== AIM OF THE EXERCISE ==
Whenever a line in the data below includes the string "moved", copy it out.

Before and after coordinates

────────────────────

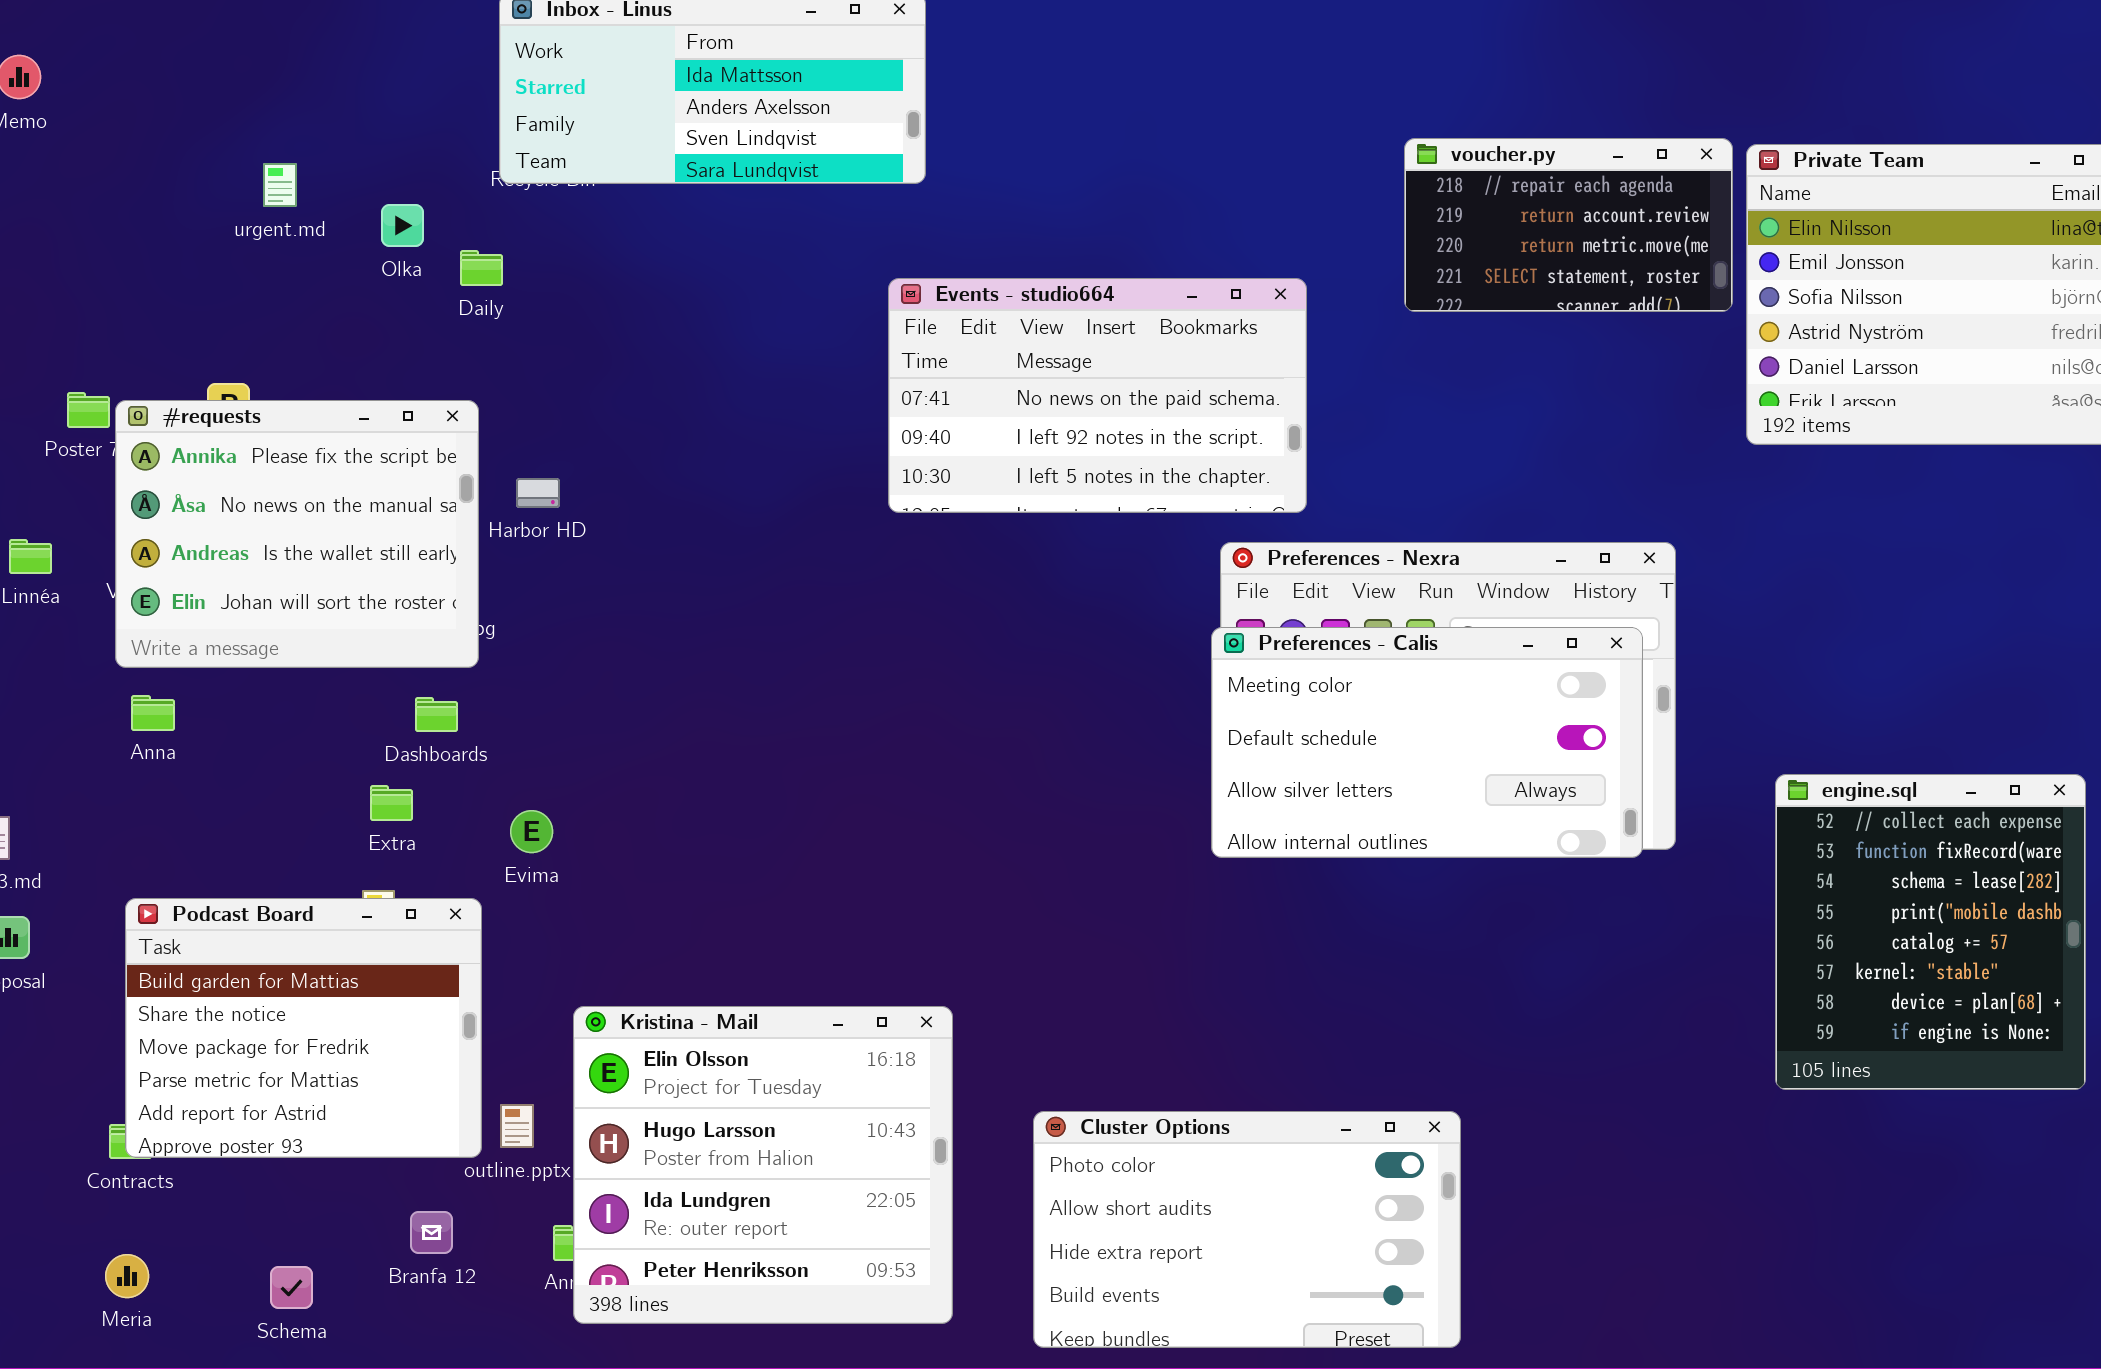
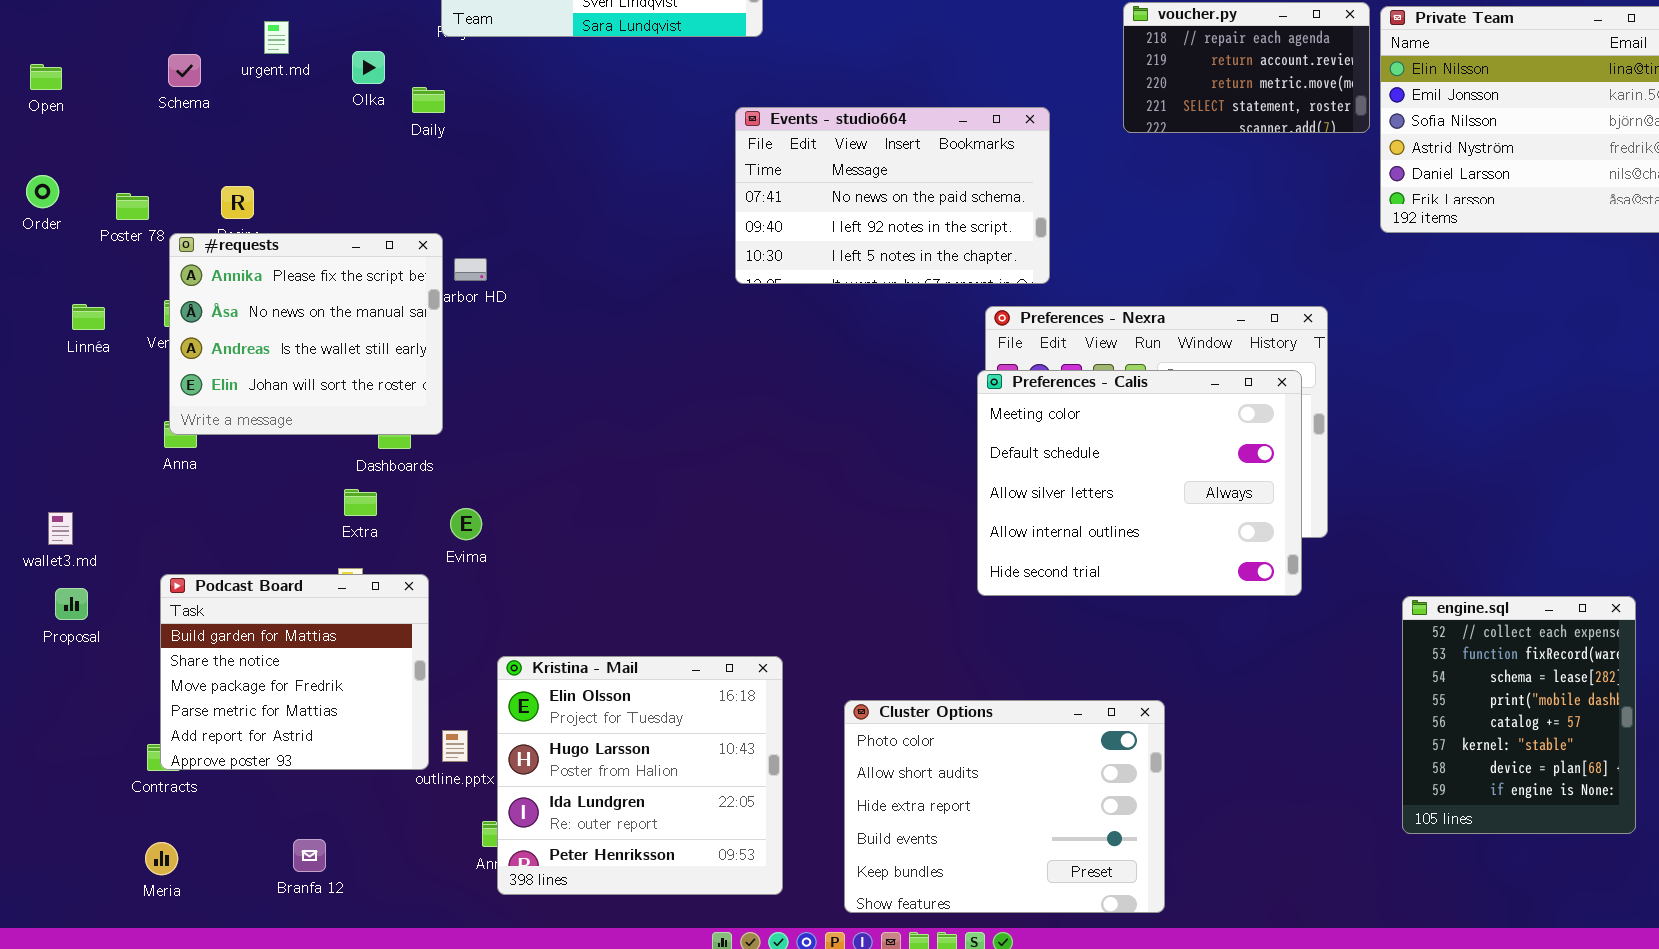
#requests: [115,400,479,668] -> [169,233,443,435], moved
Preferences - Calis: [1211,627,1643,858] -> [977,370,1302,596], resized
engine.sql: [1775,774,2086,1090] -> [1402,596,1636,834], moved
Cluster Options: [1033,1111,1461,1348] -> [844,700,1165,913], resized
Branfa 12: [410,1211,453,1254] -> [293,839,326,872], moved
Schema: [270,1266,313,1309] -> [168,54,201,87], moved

────────────────────

== TASK OUTPUT ==
#requests: [115,400,479,668] -> [169,233,443,435], moved
engine.sql: [1775,774,2086,1090] -> [1402,596,1636,834], moved
Branfa 12: [410,1211,453,1254] -> [293,839,326,872], moved
Schema: [270,1266,313,1309] -> [168,54,201,87], moved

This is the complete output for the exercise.